Copy out word for word the lines starting at the one containing "Indeed, gold satin" and ending at the one containing "That is True.", including both.

## SUPPLIED RECORDS
___

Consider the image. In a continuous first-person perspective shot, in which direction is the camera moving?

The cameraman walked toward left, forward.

___

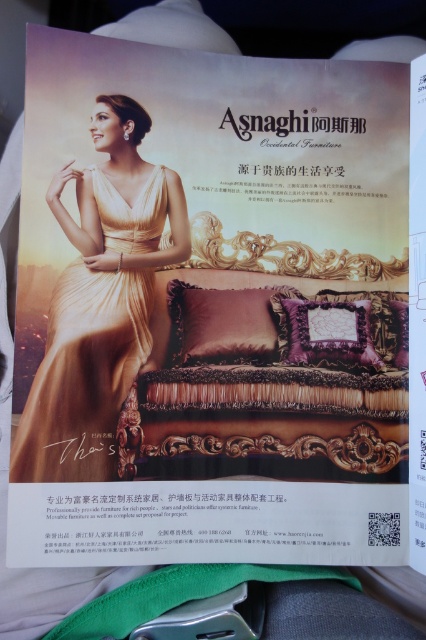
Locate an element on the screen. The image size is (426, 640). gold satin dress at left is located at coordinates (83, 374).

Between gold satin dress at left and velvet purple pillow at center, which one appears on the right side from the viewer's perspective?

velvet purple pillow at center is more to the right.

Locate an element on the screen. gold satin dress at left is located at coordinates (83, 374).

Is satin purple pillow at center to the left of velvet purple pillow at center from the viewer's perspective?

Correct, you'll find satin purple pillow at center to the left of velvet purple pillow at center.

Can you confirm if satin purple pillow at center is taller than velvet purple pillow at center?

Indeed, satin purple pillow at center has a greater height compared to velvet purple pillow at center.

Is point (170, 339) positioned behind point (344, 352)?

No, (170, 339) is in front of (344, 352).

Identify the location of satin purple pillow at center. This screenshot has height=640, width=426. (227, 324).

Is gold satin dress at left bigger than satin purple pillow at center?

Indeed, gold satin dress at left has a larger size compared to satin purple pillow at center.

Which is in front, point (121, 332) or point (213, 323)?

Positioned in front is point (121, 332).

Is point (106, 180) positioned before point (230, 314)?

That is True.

___

## EXPECTED OUTPUT
Indeed, gold satin dress at left has a larger size compared to satin purple pillow at center.

Which is in front, point (121, 332) or point (213, 323)?

Positioned in front is point (121, 332).

Is point (106, 180) positioned before point (230, 314)?

That is True.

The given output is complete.